Output the records precisely as they stand. Pictures are to be skipped.

### [THE RECORDS]
Start of Block

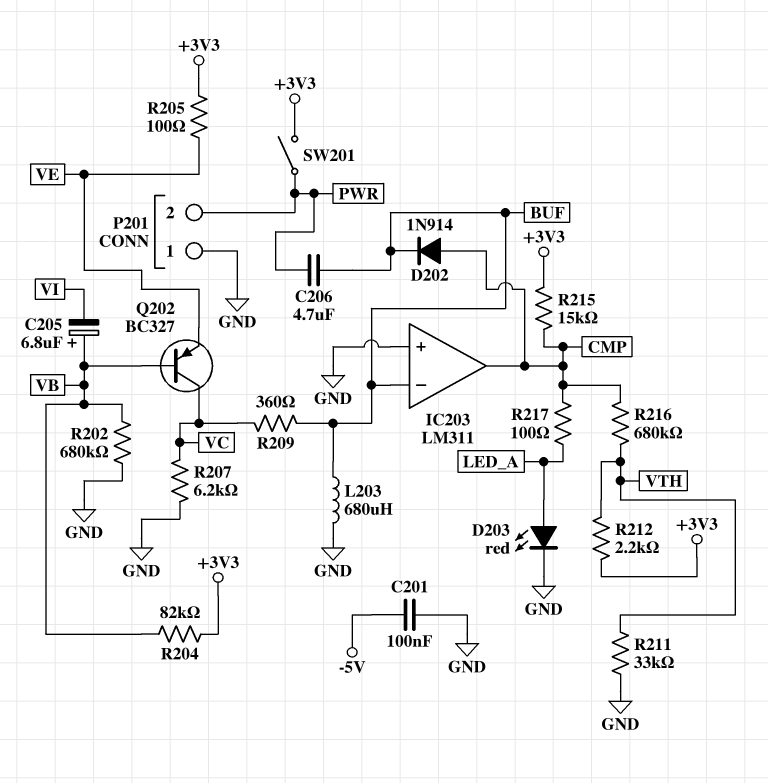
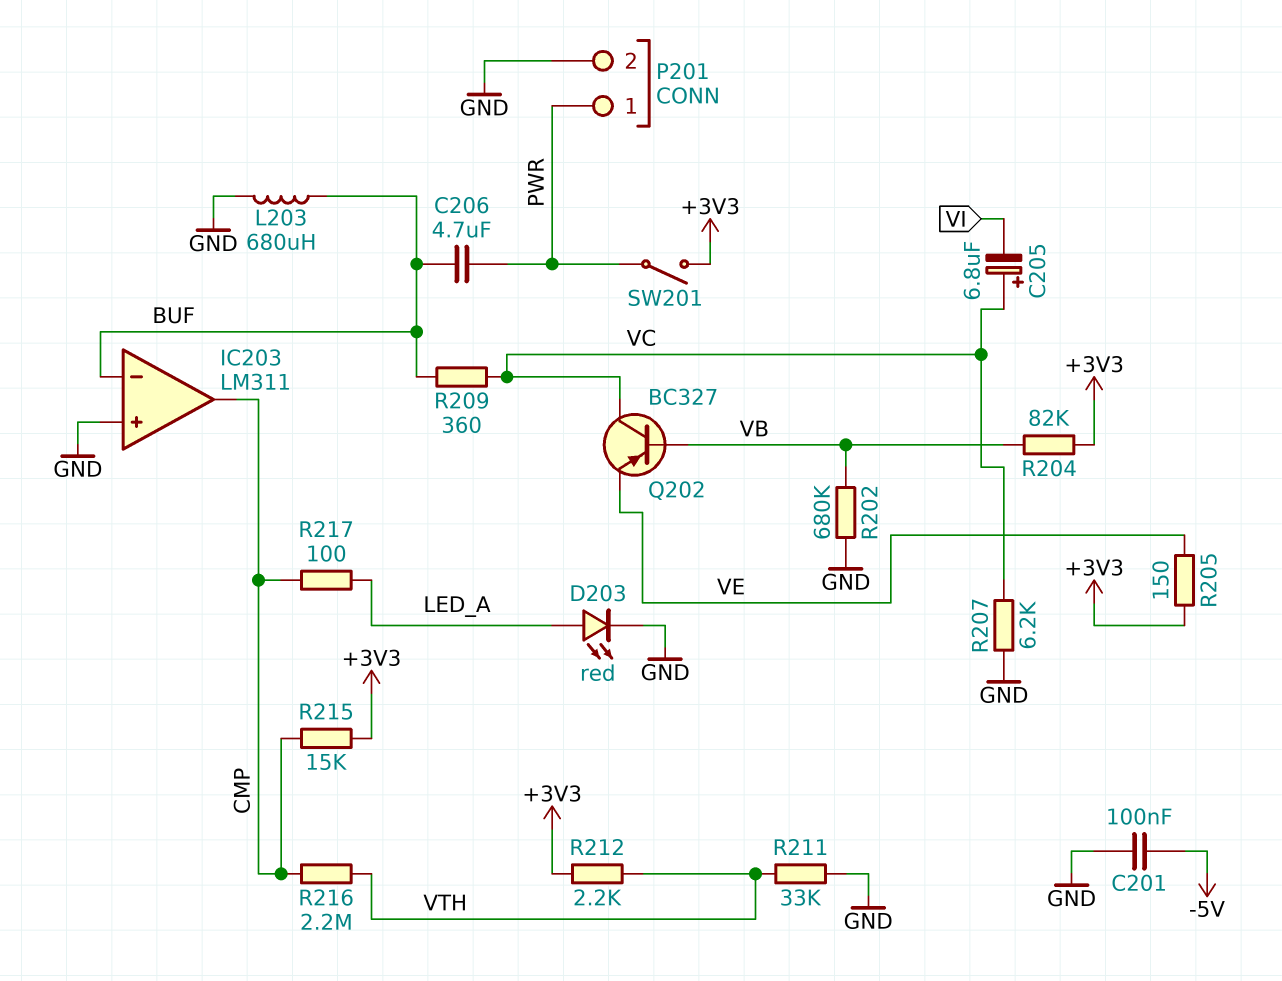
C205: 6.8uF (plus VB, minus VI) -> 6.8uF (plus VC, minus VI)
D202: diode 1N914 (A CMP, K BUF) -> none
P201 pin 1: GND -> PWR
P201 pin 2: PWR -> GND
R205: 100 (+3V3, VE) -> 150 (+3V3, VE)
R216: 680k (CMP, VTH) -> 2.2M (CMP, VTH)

End of Block

### [YOUR RESPONSE]
C205: 6.8uF (plus VB, minus VI) -> 6.8uF (plus VC, minus VI)
D202: diode 1N914 (A CMP, K BUF) -> none
P201 pin 1: GND -> PWR
P201 pin 2: PWR -> GND
R205: 100 (+3V3, VE) -> 150 (+3V3, VE)
R216: 680k (CMP, VTH) -> 2.2M (CMP, VTH)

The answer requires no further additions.